- [WHAT YOU ARE ASKED TO DO]:
Repeat the full listing below verbatim and keep the images out.

╔══

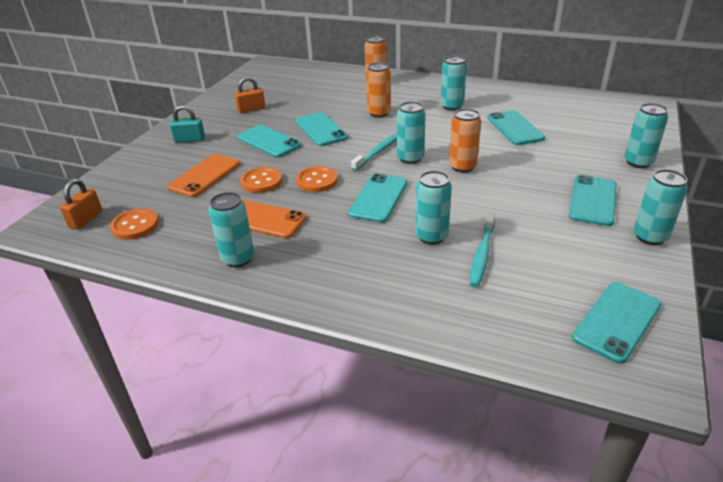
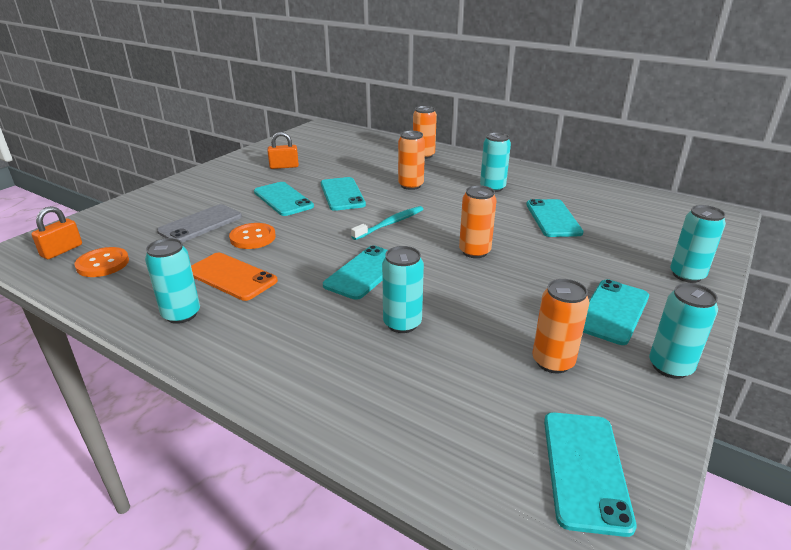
camera: 10 degrees right, 5 degrees down
(190, 140) = (207, 188): turquoise padlock -> none
(205, 176) = (200, 224): orange phone -> grey phone
(317, 181) = (309, 245): orange button -> none
(410, 158) = (421, 235): turquoise can -> none
(482, 254) = (451, 353): turquoise toothbrush -> none
(563, 247) = (553, 362): none -> orange can
(617, 321) = (585, 469): turquoise phone -> turquoise phone turned 45 degrees counterclockwise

╚══

- [RESPONSE]:
camera: 10 degrees right, 5 degrees down
(190, 140) = (207, 188): turquoise padlock -> none
(205, 176) = (200, 224): orange phone -> grey phone
(317, 181) = (309, 245): orange button -> none
(410, 158) = (421, 235): turquoise can -> none
(482, 254) = (451, 353): turquoise toothbrush -> none
(563, 247) = (553, 362): none -> orange can
(617, 321) = (585, 469): turquoise phone -> turquoise phone turned 45 degrees counterclockwise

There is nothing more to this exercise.